Exercise directions
Extract the lines from the first line of the records below through the line containing "(446, 142) = (456, 193): blue", inclusive, and reproduce them exactly as written.

Records from a data collection:

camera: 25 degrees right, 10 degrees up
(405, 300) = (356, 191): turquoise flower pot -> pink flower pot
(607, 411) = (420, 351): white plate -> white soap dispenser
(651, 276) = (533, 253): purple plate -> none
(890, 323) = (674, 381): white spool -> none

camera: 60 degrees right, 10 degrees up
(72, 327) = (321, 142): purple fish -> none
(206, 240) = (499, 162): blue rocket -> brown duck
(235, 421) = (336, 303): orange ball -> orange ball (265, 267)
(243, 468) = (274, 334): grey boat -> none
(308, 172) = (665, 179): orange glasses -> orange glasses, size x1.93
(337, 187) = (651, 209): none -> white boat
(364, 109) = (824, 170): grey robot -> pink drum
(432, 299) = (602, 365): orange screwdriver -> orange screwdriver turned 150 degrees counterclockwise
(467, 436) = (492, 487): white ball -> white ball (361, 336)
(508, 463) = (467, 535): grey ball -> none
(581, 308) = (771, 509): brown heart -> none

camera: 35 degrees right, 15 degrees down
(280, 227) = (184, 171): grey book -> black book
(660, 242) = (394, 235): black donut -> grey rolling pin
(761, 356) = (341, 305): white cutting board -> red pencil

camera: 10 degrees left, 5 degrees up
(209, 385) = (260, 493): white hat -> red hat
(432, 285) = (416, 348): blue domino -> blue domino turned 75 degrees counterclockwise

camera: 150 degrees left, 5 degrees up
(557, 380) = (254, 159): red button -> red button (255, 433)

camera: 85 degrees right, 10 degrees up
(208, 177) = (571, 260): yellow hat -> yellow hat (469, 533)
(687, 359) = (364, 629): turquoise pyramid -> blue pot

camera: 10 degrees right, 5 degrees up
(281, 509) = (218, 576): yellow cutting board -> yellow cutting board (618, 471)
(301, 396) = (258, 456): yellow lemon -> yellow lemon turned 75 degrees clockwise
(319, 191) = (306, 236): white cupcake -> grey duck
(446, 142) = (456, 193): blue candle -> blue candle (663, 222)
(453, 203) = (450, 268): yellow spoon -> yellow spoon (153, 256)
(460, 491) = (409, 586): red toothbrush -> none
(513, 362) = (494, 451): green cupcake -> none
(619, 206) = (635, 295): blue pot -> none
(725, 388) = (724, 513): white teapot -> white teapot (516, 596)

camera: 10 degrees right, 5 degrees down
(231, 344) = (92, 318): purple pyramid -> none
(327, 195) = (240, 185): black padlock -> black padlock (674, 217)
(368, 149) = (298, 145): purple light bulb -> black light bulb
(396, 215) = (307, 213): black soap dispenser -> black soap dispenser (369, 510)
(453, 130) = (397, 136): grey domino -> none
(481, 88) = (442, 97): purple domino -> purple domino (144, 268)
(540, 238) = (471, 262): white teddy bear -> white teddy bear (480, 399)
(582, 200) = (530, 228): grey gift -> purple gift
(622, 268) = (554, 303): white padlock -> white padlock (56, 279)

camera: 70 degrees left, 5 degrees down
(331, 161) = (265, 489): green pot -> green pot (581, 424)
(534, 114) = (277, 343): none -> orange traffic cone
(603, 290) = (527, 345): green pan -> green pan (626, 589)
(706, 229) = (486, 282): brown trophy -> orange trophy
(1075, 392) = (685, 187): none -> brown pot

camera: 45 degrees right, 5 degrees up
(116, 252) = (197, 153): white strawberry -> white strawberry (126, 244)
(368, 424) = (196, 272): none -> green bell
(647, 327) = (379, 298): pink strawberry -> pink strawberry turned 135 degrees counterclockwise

Reply to the exercise
camera: 25 degrees right, 10 degrees up
(405, 300) = (356, 191): turquoise flower pot -> pink flower pot
(607, 411) = (420, 351): white plate -> white soap dispenser
(651, 276) = (533, 253): purple plate -> none
(890, 323) = (674, 381): white spool -> none

camera: 60 degrees right, 10 degrees up
(72, 327) = (321, 142): purple fish -> none
(206, 240) = (499, 162): blue rocket -> brown duck
(235, 421) = (336, 303): orange ball -> orange ball (265, 267)
(243, 468) = (274, 334): grey boat -> none
(308, 172) = (665, 179): orange glasses -> orange glasses, size x1.93
(337, 187) = (651, 209): none -> white boat
(364, 109) = (824, 170): grey robot -> pink drum
(432, 299) = (602, 365): orange screwdriver -> orange screwdriver turned 150 degrees counterclockwise
(467, 436) = (492, 487): white ball -> white ball (361, 336)
(508, 463) = (467, 535): grey ball -> none
(581, 308) = (771, 509): brown heart -> none

camera: 35 degrees right, 15 degrees down
(280, 227) = (184, 171): grey book -> black book
(660, 242) = (394, 235): black donut -> grey rolling pin
(761, 356) = (341, 305): white cutting board -> red pencil

camera: 10 degrees left, 5 degrees up
(209, 385) = (260, 493): white hat -> red hat
(432, 285) = (416, 348): blue domino -> blue domino turned 75 degrees counterclockwise

camera: 150 degrees left, 5 degrees up
(557, 380) = (254, 159): red button -> red button (255, 433)

camera: 85 degrees right, 10 degrees up
(208, 177) = (571, 260): yellow hat -> yellow hat (469, 533)
(687, 359) = (364, 629): turquoise pyramid -> blue pot

camera: 10 degrees right, 5 degrees up
(281, 509) = (218, 576): yellow cutting board -> yellow cutting board (618, 471)
(301, 396) = (258, 456): yellow lemon -> yellow lemon turned 75 degrees clockwise
(319, 191) = (306, 236): white cupcake -> grey duck
(446, 142) = (456, 193): blue candle -> blue candle (663, 222)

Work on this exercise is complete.